(DATA begins)

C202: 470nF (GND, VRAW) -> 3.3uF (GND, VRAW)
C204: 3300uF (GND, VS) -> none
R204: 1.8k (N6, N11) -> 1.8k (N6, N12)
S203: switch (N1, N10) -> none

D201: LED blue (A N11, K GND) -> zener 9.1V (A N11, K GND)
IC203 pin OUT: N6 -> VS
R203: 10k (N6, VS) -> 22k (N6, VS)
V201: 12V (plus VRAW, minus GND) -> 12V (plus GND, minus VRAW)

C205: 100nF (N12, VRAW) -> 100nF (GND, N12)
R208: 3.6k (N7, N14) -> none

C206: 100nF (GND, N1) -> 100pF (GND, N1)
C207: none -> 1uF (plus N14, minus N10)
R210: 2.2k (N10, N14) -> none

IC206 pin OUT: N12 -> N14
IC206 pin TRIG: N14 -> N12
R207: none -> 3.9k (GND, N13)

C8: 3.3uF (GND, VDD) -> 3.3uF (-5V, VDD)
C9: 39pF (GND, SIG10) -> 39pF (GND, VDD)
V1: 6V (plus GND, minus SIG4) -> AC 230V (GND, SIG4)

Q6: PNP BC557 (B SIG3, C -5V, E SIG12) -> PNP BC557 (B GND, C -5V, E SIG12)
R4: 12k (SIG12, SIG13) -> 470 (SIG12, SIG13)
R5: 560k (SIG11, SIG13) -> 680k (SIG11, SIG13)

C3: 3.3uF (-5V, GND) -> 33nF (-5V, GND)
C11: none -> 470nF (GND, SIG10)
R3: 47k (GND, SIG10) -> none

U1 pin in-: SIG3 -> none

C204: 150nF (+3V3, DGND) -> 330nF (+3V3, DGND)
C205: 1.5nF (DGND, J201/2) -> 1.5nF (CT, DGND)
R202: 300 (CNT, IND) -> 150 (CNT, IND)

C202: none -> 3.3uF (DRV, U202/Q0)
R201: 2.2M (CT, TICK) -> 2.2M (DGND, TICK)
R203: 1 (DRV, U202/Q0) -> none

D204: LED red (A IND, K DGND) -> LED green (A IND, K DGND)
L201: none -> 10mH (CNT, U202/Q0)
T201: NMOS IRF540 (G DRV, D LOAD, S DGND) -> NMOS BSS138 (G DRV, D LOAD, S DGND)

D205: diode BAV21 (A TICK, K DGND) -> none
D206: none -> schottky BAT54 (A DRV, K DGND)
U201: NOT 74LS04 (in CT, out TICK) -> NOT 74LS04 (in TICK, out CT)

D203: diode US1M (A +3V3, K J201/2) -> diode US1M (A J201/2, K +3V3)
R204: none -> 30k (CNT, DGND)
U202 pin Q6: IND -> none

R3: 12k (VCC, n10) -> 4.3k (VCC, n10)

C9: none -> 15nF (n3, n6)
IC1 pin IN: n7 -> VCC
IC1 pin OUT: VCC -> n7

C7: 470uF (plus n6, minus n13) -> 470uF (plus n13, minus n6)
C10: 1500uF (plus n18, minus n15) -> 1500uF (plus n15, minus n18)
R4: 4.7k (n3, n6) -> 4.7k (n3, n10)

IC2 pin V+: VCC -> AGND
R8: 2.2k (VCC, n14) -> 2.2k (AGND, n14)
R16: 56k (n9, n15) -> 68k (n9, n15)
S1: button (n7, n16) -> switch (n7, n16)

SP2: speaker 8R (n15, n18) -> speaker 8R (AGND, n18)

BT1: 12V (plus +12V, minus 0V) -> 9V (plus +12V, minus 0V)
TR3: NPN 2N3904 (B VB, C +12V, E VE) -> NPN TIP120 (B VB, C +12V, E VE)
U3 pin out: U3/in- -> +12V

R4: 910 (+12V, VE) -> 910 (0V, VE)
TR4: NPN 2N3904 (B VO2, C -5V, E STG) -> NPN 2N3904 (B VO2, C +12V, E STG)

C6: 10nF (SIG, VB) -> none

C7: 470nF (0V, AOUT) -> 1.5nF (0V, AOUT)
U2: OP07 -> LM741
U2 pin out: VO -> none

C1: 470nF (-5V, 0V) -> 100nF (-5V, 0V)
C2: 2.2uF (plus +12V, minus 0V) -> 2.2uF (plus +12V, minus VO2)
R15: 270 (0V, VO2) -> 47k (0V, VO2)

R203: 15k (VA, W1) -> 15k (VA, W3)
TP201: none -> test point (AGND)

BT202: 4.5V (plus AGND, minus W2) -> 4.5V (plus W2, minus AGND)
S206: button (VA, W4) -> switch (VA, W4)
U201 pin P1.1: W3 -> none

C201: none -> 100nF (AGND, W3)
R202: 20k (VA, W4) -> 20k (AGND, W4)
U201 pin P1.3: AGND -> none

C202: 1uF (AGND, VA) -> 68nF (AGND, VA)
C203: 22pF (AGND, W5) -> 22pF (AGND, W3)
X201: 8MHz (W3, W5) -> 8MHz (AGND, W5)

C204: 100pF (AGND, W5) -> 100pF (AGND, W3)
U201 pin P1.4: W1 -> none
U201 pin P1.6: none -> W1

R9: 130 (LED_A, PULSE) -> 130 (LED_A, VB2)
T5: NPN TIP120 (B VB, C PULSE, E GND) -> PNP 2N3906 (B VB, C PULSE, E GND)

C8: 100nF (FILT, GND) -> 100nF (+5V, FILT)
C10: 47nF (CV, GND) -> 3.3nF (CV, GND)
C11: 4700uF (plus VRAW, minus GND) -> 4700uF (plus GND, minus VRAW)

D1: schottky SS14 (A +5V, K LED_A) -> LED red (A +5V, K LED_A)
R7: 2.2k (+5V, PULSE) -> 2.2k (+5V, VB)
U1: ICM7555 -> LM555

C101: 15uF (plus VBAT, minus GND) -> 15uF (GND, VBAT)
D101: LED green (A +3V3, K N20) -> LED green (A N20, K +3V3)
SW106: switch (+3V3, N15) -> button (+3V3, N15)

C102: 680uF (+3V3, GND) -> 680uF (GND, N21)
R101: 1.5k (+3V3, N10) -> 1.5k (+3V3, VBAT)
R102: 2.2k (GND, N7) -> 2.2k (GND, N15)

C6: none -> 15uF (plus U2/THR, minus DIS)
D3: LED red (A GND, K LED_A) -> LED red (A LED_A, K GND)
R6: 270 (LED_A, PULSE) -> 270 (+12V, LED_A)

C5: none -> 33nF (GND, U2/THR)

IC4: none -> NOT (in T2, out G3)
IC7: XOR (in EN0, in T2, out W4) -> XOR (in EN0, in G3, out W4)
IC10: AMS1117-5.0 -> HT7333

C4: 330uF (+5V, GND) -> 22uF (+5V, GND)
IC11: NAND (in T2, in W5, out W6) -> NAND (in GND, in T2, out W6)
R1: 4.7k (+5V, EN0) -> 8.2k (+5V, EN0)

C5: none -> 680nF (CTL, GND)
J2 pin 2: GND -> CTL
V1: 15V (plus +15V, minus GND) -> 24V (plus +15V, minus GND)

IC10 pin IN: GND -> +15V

(DATA ends)

EXERCISE GOAL:
There is a run of lines above from the one with "C204: 3300uF (GND, VS) -> none" to the one with "U201: NOT 74LS04"; print exactly that run, both ends included, and nothing else.

ANSWER SPACE:
C204: 3300uF (GND, VS) -> none
R204: 1.8k (N6, N11) -> 1.8k (N6, N12)
S203: switch (N1, N10) -> none

D201: LED blue (A N11, K GND) -> zener 9.1V (A N11, K GND)
IC203 pin OUT: N6 -> VS
R203: 10k (N6, VS) -> 22k (N6, VS)
V201: 12V (plus VRAW, minus GND) -> 12V (plus GND, minus VRAW)

C205: 100nF (N12, VRAW) -> 100nF (GND, N12)
R208: 3.6k (N7, N14) -> none

C206: 100nF (GND, N1) -> 100pF (GND, N1)
C207: none -> 1uF (plus N14, minus N10)
R210: 2.2k (N10, N14) -> none

IC206 pin OUT: N12 -> N14
IC206 pin TRIG: N14 -> N12
R207: none -> 3.9k (GND, N13)

C8: 3.3uF (GND, VDD) -> 3.3uF (-5V, VDD)
C9: 39pF (GND, SIG10) -> 39pF (GND, VDD)
V1: 6V (plus GND, minus SIG4) -> AC 230V (GND, SIG4)

Q6: PNP BC557 (B SIG3, C -5V, E SIG12) -> PNP BC557 (B GND, C -5V, E SIG12)
R4: 12k (SIG12, SIG13) -> 470 (SIG12, SIG13)
R5: 560k (SIG11, SIG13) -> 680k (SIG11, SIG13)

C3: 3.3uF (-5V, GND) -> 33nF (-5V, GND)
C11: none -> 470nF (GND, SIG10)
R3: 47k (GND, SIG10) -> none

U1 pin in-: SIG3 -> none

C204: 150nF (+3V3, DGND) -> 330nF (+3V3, DGND)
C205: 1.5nF (DGND, J201/2) -> 1.5nF (CT, DGND)
R202: 300 (CNT, IND) -> 150 (CNT, IND)

C202: none -> 3.3uF (DRV, U202/Q0)
R201: 2.2M (CT, TICK) -> 2.2M (DGND, TICK)
R203: 1 (DRV, U202/Q0) -> none

D204: LED red (A IND, K DGND) -> LED green (A IND, K DGND)
L201: none -> 10mH (CNT, U202/Q0)
T201: NMOS IRF540 (G DRV, D LOAD, S DGND) -> NMOS BSS138 (G DRV, D LOAD, S DGND)

D205: diode BAV21 (A TICK, K DGND) -> none
D206: none -> schottky BAT54 (A DRV, K DGND)
U201: NOT 74LS04 (in CT, out TICK) -> NOT 74LS04 (in TICK, out CT)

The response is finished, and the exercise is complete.